**What the exercise asks**
If an entry holds a picture, skip the picture but copy everything else exactly.

☆ ☆ ☆

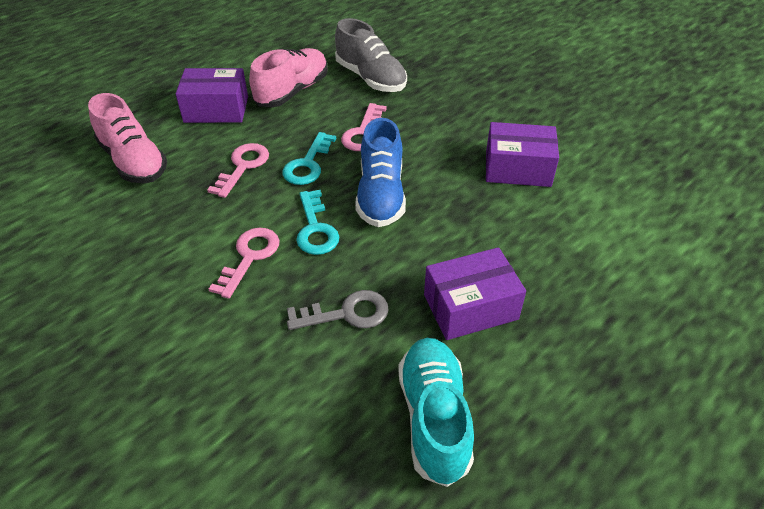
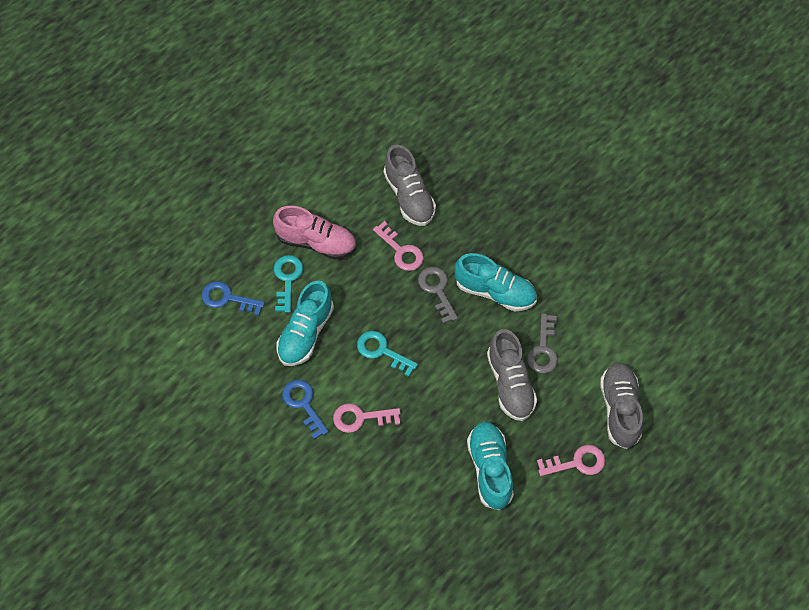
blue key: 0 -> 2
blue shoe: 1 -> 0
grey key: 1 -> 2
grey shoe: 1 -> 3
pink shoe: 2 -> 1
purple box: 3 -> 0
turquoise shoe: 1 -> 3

☆ ☆ ☆

**Expected answer**
blue key: 0 -> 2
blue shoe: 1 -> 0
grey key: 1 -> 2
grey shoe: 1 -> 3
pink shoe: 2 -> 1
purple box: 3 -> 0
turquoise shoe: 1 -> 3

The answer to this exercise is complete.